Scene edit records
::::::
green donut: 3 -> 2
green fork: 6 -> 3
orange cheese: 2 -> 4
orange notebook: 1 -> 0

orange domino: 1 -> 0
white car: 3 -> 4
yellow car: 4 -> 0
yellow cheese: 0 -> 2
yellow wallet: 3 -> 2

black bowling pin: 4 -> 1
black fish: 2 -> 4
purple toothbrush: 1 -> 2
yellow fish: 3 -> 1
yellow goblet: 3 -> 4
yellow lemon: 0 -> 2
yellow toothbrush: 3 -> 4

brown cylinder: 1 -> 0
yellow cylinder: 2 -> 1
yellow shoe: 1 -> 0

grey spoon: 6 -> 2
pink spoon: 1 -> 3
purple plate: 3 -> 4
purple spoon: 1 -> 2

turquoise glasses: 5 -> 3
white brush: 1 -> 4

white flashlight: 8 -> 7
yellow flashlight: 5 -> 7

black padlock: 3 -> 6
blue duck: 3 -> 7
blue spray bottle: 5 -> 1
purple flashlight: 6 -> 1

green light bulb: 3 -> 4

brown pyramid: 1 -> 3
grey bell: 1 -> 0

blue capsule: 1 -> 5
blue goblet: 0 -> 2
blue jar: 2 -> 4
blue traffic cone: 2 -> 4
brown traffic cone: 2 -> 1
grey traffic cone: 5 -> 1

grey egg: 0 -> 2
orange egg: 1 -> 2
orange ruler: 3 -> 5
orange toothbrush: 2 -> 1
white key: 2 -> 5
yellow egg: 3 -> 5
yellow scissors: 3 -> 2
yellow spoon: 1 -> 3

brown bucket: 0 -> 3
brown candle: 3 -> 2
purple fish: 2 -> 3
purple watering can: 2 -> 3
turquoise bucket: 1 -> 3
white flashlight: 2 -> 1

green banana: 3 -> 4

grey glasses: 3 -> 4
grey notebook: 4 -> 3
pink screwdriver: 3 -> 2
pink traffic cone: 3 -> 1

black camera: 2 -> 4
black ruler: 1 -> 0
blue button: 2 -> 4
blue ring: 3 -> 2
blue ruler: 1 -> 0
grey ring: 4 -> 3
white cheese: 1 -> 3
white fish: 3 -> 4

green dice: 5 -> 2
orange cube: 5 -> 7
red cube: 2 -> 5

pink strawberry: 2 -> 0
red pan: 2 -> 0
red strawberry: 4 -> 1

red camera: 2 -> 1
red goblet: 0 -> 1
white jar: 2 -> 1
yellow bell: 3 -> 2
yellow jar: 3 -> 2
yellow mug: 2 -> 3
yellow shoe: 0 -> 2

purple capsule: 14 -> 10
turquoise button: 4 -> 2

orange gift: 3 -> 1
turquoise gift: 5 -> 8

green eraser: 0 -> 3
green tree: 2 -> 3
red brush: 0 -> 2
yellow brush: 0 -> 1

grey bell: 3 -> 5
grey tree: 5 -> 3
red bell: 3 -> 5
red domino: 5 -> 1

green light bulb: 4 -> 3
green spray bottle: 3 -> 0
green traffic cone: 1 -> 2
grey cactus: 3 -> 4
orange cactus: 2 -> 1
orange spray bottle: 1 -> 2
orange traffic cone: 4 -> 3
::::::
Exercise instructions
Every entry above needs to be copied exactly.

Response area
green donut: 3 -> 2
green fork: 6 -> 3
orange cheese: 2 -> 4
orange notebook: 1 -> 0

orange domino: 1 -> 0
white car: 3 -> 4
yellow car: 4 -> 0
yellow cheese: 0 -> 2
yellow wallet: 3 -> 2

black bowling pin: 4 -> 1
black fish: 2 -> 4
purple toothbrush: 1 -> 2
yellow fish: 3 -> 1
yellow goblet: 3 -> 4
yellow lemon: 0 -> 2
yellow toothbrush: 3 -> 4

brown cylinder: 1 -> 0
yellow cylinder: 2 -> 1
yellow shoe: 1 -> 0

grey spoon: 6 -> 2
pink spoon: 1 -> 3
purple plate: 3 -> 4
purple spoon: 1 -> 2

turquoise glasses: 5 -> 3
white brush: 1 -> 4

white flashlight: 8 -> 7
yellow flashlight: 5 -> 7

black padlock: 3 -> 6
blue duck: 3 -> 7
blue spray bottle: 5 -> 1
purple flashlight: 6 -> 1

green light bulb: 3 -> 4

brown pyramid: 1 -> 3
grey bell: 1 -> 0

blue capsule: 1 -> 5
blue goblet: 0 -> 2
blue jar: 2 -> 4
blue traffic cone: 2 -> 4
brown traffic cone: 2 -> 1
grey traffic cone: 5 -> 1

grey egg: 0 -> 2
orange egg: 1 -> 2
orange ruler: 3 -> 5
orange toothbrush: 2 -> 1
white key: 2 -> 5
yellow egg: 3 -> 5
yellow scissors: 3 -> 2
yellow spoon: 1 -> 3

brown bucket: 0 -> 3
brown candle: 3 -> 2
purple fish: 2 -> 3
purple watering can: 2 -> 3
turquoise bucket: 1 -> 3
white flashlight: 2 -> 1

green banana: 3 -> 4

grey glasses: 3 -> 4
grey notebook: 4 -> 3
pink screwdriver: 3 -> 2
pink traffic cone: 3 -> 1

black camera: 2 -> 4
black ruler: 1 -> 0
blue button: 2 -> 4
blue ring: 3 -> 2
blue ruler: 1 -> 0
grey ring: 4 -> 3
white cheese: 1 -> 3
white fish: 3 -> 4

green dice: 5 -> 2
orange cube: 5 -> 7
red cube: 2 -> 5

pink strawberry: 2 -> 0
red pan: 2 -> 0
red strawberry: 4 -> 1

red camera: 2 -> 1
red goblet: 0 -> 1
white jar: 2 -> 1
yellow bell: 3 -> 2
yellow jar: 3 -> 2
yellow mug: 2 -> 3
yellow shoe: 0 -> 2

purple capsule: 14 -> 10
turquoise button: 4 -> 2

orange gift: 3 -> 1
turquoise gift: 5 -> 8

green eraser: 0 -> 3
green tree: 2 -> 3
red brush: 0 -> 2
yellow brush: 0 -> 1

grey bell: 3 -> 5
grey tree: 5 -> 3
red bell: 3 -> 5
red domino: 5 -> 1

green light bulb: 4 -> 3
green spray bottle: 3 -> 0
green traffic cone: 1 -> 2
grey cactus: 3 -> 4
orange cactus: 2 -> 1
orange spray bottle: 1 -> 2
orange traffic cone: 4 -> 3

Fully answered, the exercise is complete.